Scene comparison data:
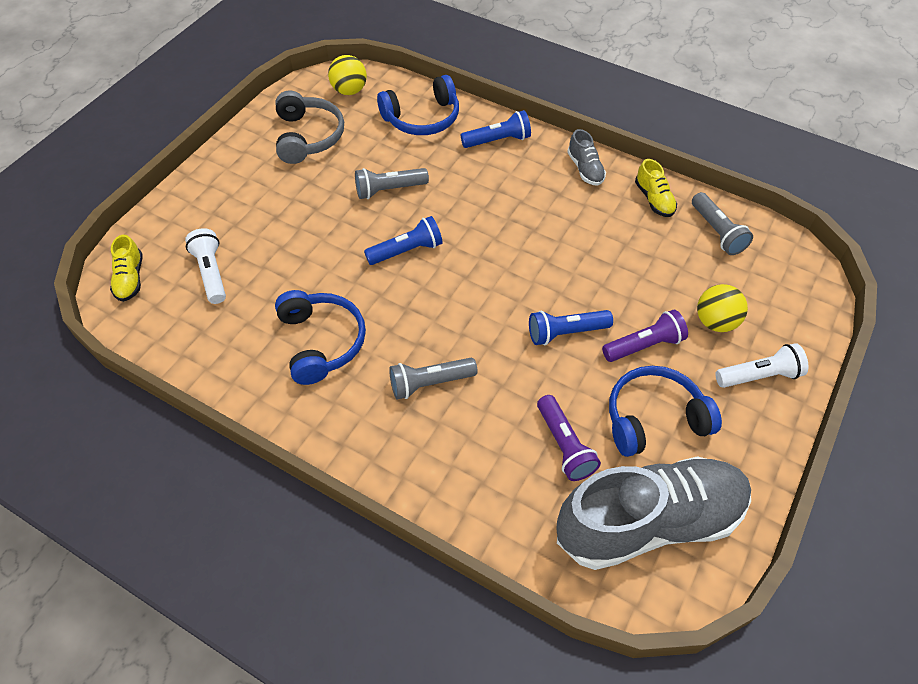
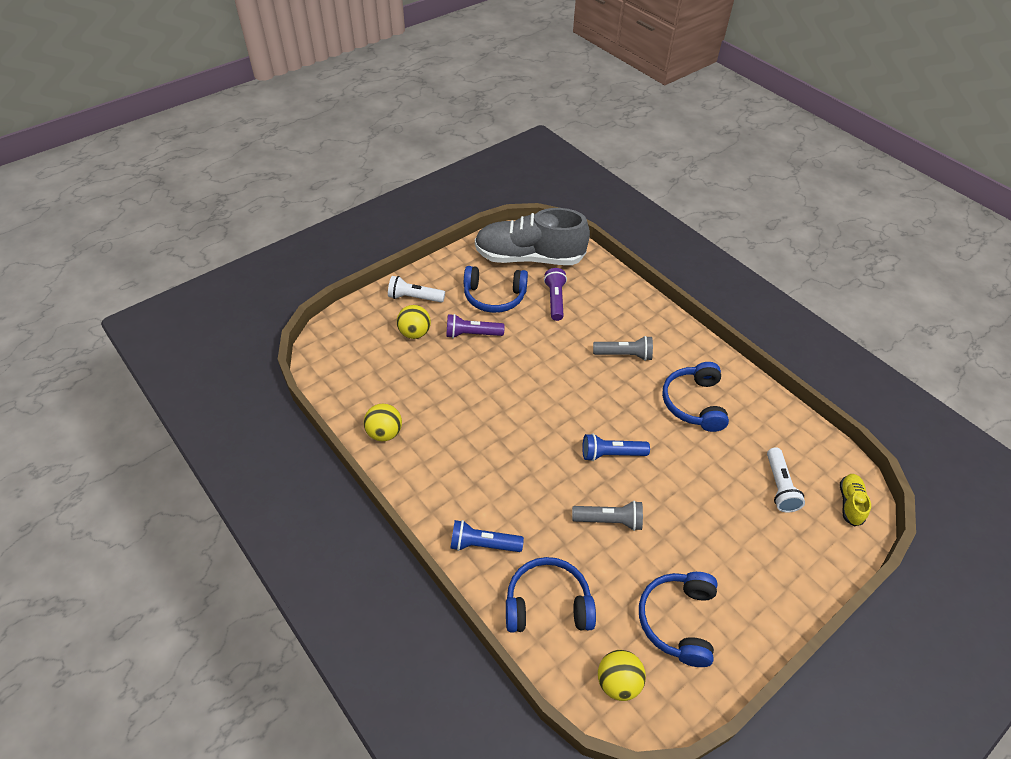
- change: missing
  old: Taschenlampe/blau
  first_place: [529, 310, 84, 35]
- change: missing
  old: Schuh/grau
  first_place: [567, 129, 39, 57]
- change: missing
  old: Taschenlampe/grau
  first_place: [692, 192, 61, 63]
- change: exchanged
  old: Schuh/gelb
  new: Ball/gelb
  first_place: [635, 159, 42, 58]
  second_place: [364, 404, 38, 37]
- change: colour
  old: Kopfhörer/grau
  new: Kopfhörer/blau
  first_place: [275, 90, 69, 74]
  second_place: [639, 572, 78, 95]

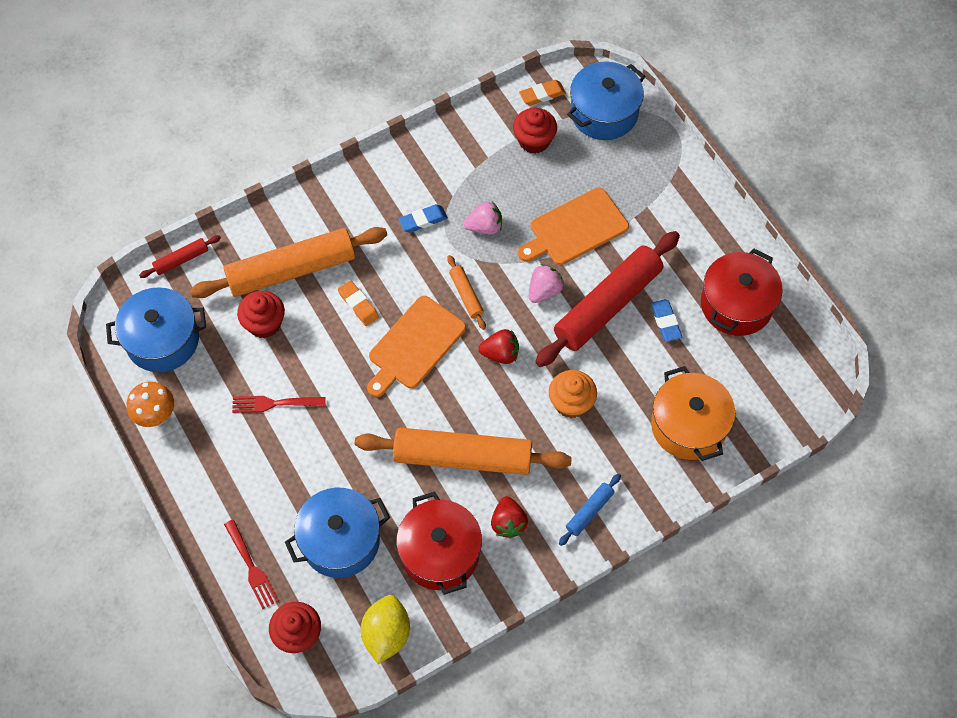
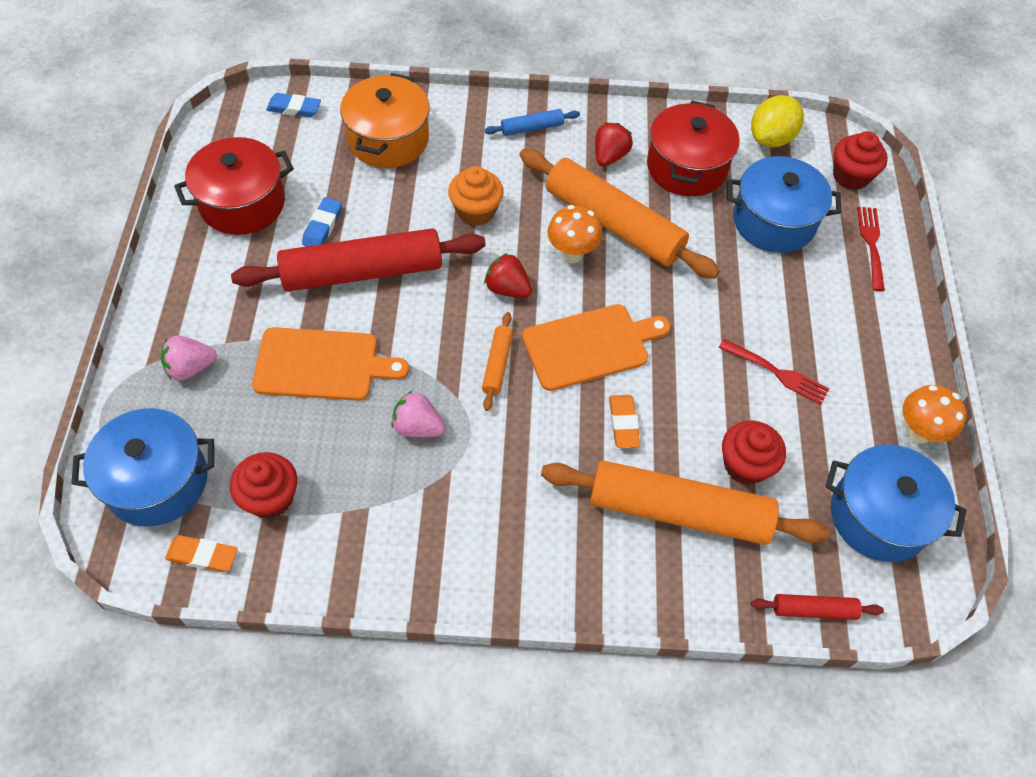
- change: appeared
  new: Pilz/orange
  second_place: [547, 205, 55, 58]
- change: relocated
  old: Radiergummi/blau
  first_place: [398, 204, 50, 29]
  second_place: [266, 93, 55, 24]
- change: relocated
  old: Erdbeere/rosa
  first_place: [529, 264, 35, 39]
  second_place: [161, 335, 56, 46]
---
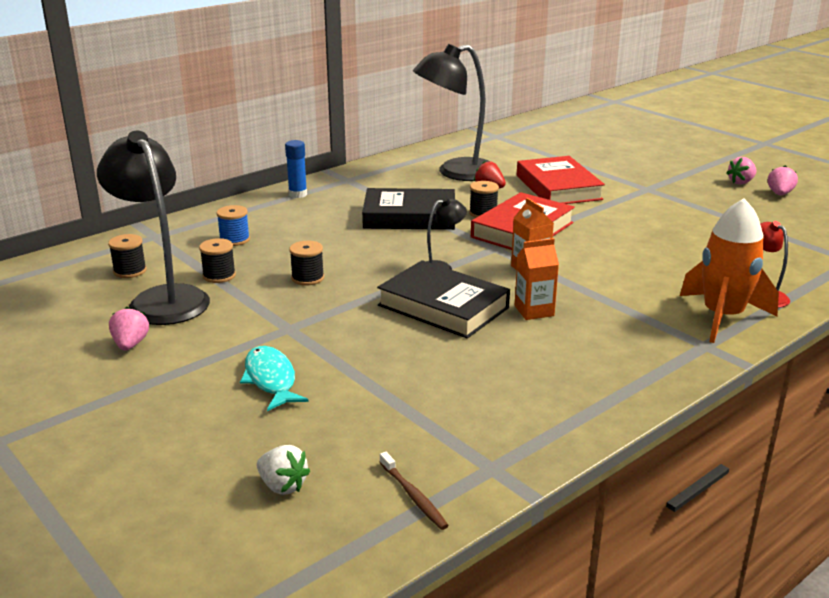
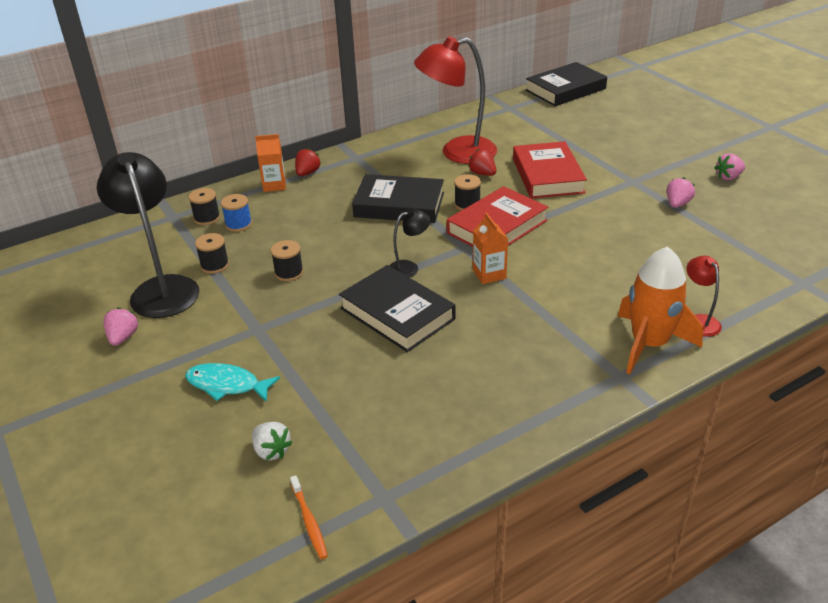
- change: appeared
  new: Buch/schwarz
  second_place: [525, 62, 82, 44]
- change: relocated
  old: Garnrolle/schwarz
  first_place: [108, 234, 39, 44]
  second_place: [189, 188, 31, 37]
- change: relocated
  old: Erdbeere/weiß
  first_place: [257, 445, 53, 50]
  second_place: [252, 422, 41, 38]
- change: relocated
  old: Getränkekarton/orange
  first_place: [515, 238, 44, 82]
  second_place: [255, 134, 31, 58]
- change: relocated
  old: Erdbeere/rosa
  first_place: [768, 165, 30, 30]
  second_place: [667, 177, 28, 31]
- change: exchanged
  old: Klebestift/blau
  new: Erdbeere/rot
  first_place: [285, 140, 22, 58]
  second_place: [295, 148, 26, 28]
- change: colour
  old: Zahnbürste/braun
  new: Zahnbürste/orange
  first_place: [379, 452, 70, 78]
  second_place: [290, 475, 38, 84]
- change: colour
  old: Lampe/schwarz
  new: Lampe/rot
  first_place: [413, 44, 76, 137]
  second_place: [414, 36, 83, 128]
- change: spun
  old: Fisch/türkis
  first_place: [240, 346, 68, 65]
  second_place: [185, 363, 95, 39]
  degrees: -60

- [REQUIREMENT]: From the entries above, select each line containing the string "Taschenlampe".

- [EXERCISE RESPONSE]:
  old: Taschenlampe/blau
  old: Taschenlampe/grau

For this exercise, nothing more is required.